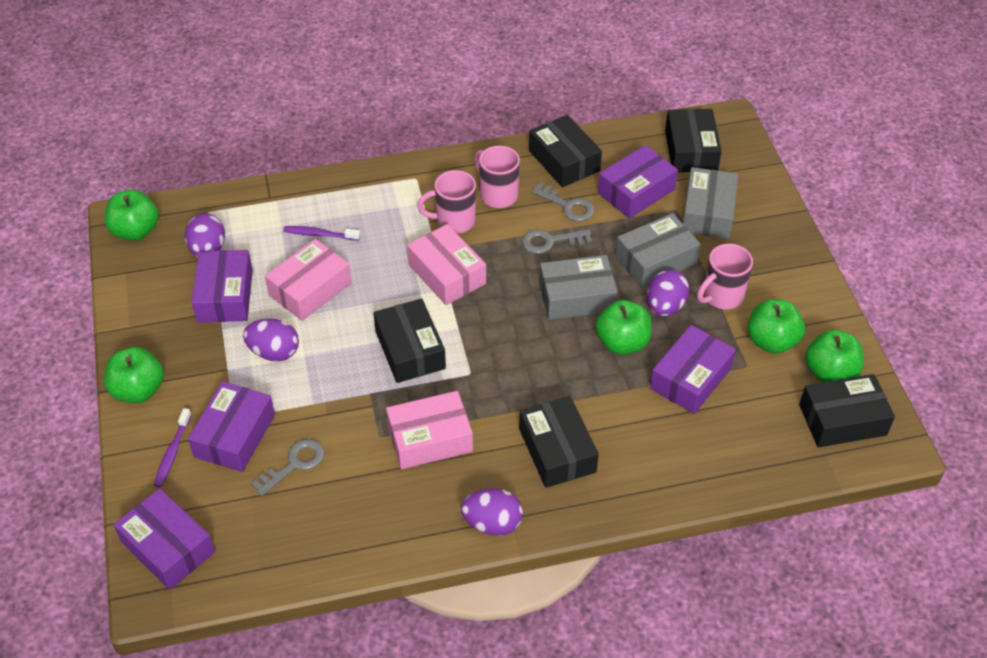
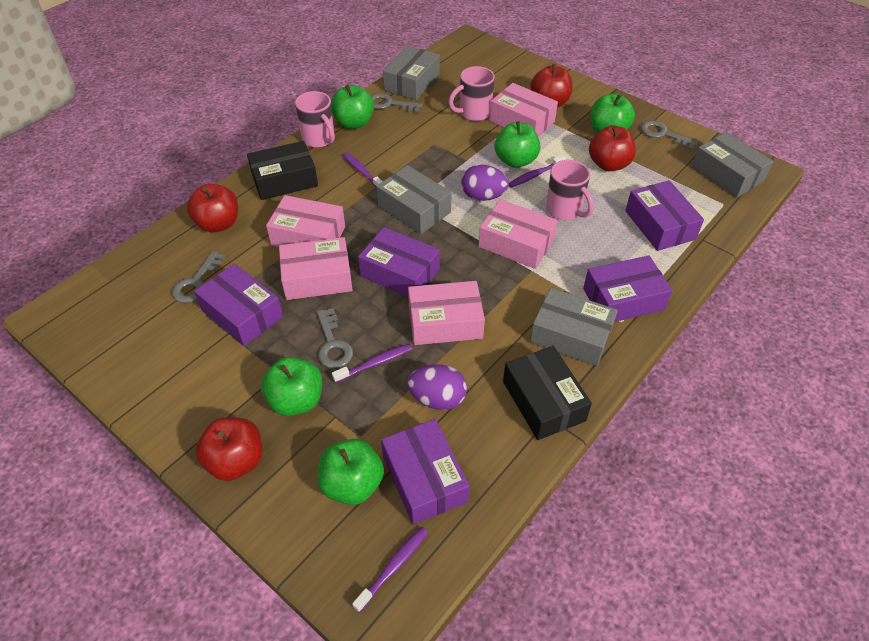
black box: 5 -> 2
grey box: 3 -> 4
grey key: 3 -> 4
pink box: 3 -> 5
purple egg: 4 -> 2
purple toothbrush: 2 -> 4
red apple: 0 -> 4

◆ **ASSIGNED TASK**:
When a picture appears in the material, please pass over it while retyping the rest exactly.

◆ **RESPONSE TO THE TASK**:
black box: 5 -> 2
grey box: 3 -> 4
grey key: 3 -> 4
pink box: 3 -> 5
purple egg: 4 -> 2
purple toothbrush: 2 -> 4
red apple: 0 -> 4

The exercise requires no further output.